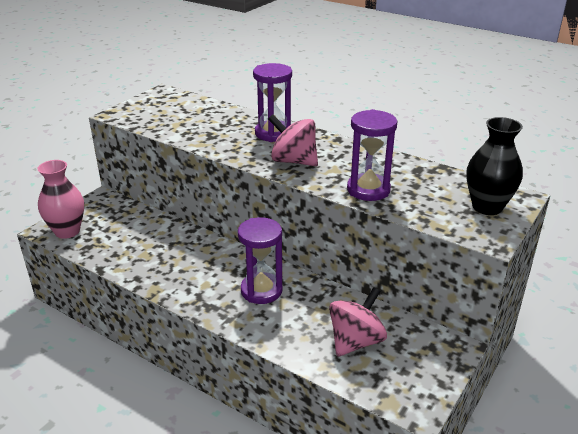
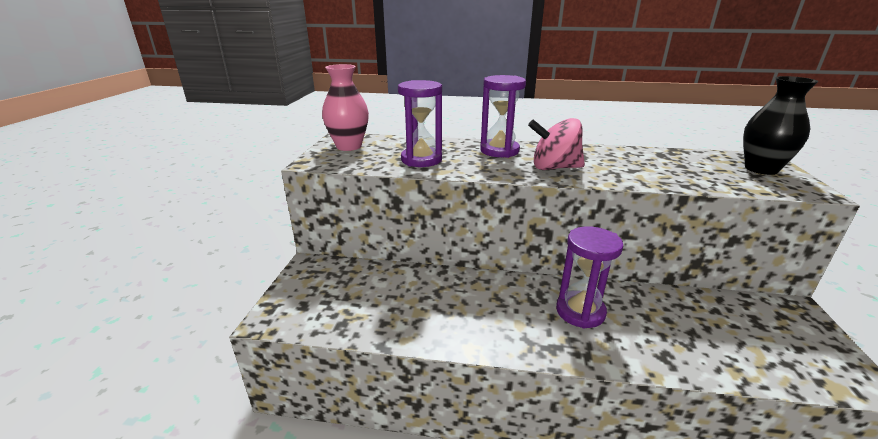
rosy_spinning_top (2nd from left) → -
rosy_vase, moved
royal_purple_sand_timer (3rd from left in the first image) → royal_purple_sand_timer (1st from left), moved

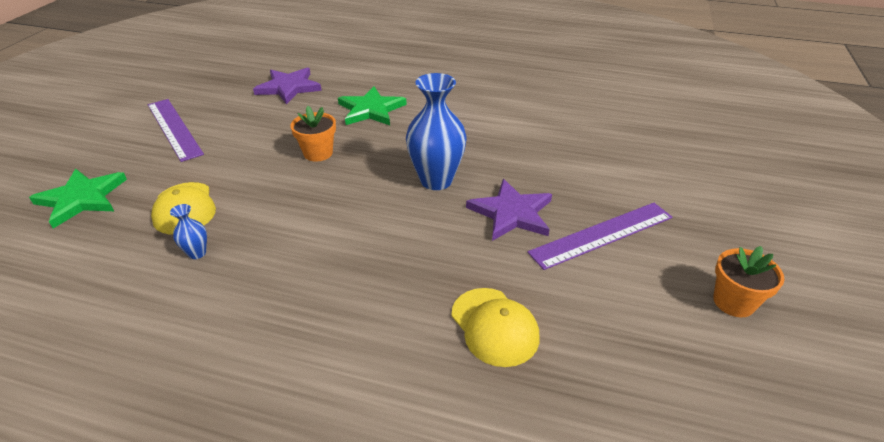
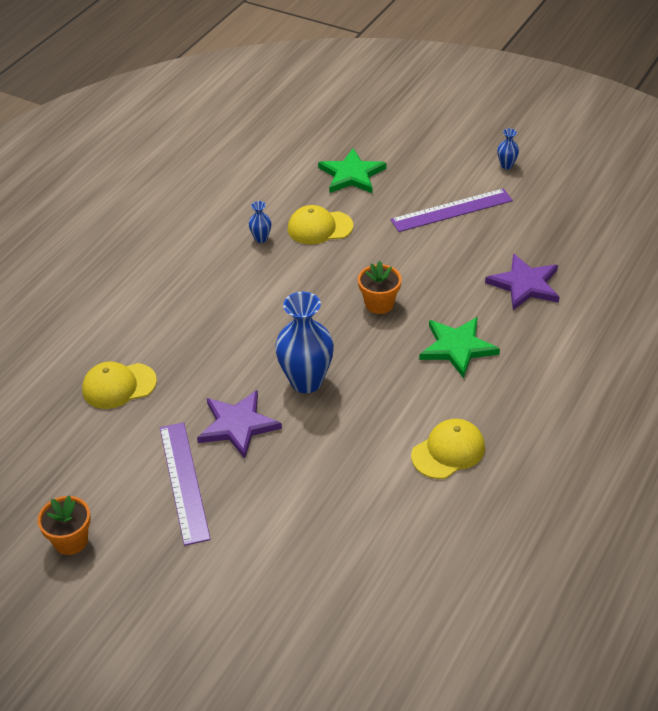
- → bright_yellow_peaked_cap (3rd from left)
- → blue_vase (3rd from left)

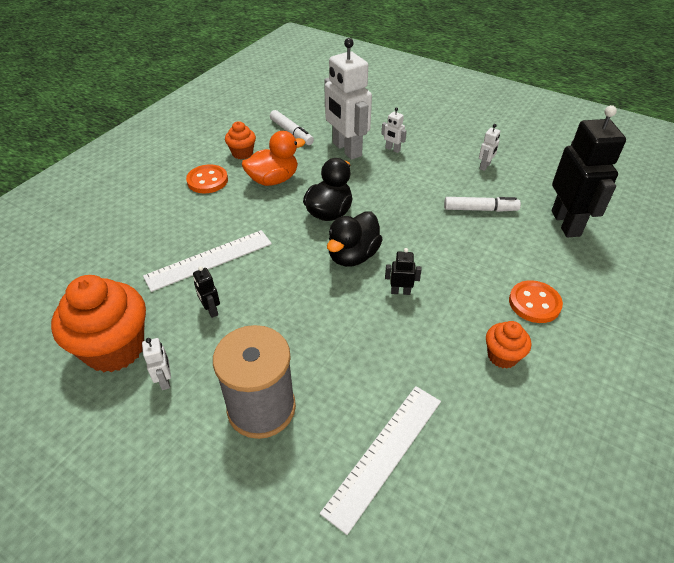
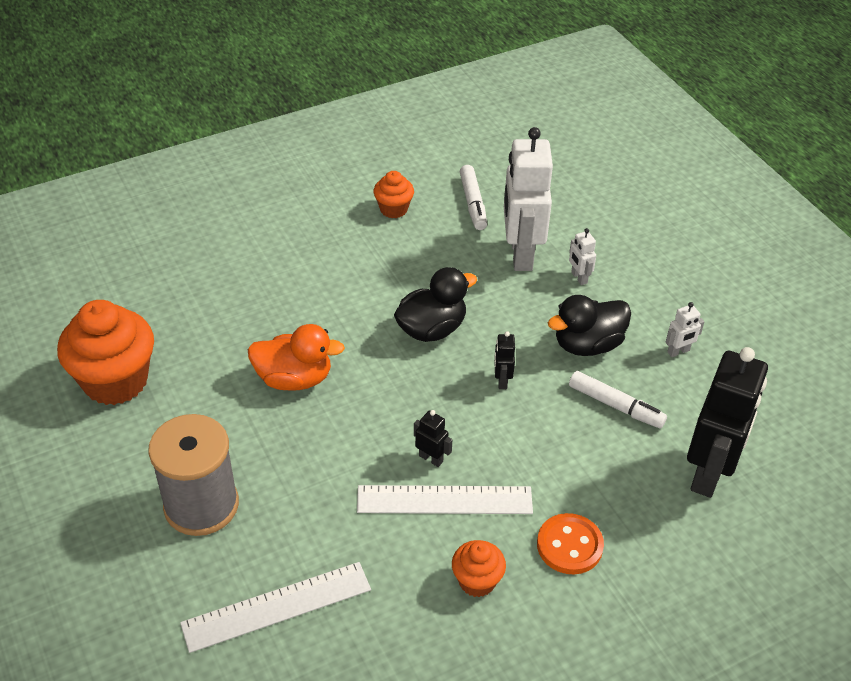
pure_white_robot_figure (1st from left) → -
bright_orange_shirt_button (1st from left) → -
pure_white_straightedge (1st from left in the first image) → pure_white_straightedge (2nd from left), moved
black_robot_figure (1st from left in the first image) → black_robot_figure (2nd from left), moved
bright_orange_duck, moved
black_duck (2nd from left), moved

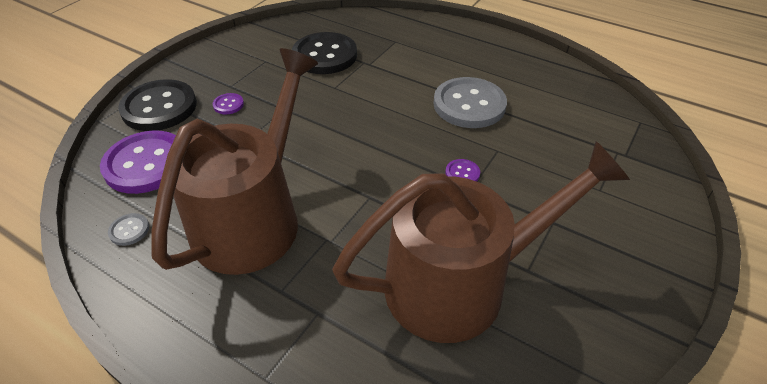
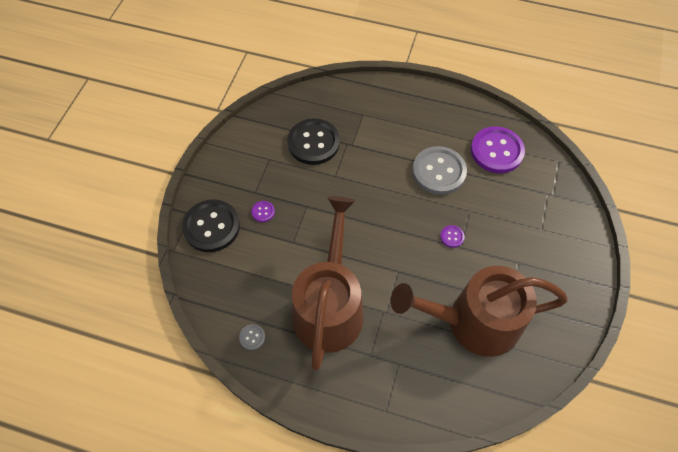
royal_purple_shirt_button (1st from left in the first image) → royal_purple_shirt_button (3rd from left), moved
russet_watering_pot (2nd from left), 150 degrees counterclockwise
--------
* Problem description *
Every entry should be repeated verbatim, with the pictures left out.

* Answer section *
rosy_spinning_top (2nd from left) → -
rosy_vase, moved
royal_purple_sand_timer (3rd from left in the first image) → royal_purple_sand_timer (1st from left), moved

- → bright_yellow_peaked_cap (3rd from left)
- → blue_vase (3rd from left)

pure_white_robot_figure (1st from left) → -
bright_orange_shirt_button (1st from left) → -
pure_white_straightedge (1st from left in the first image) → pure_white_straightedge (2nd from left), moved
black_robot_figure (1st from left in the first image) → black_robot_figure (2nd from left), moved
bright_orange_duck, moved
black_duck (2nd from left), moved

royal_purple_shirt_button (1st from left in the first image) → royal_purple_shirt_button (3rd from left), moved
russet_watering_pot (2nd from left), 150 degrees counterclockwise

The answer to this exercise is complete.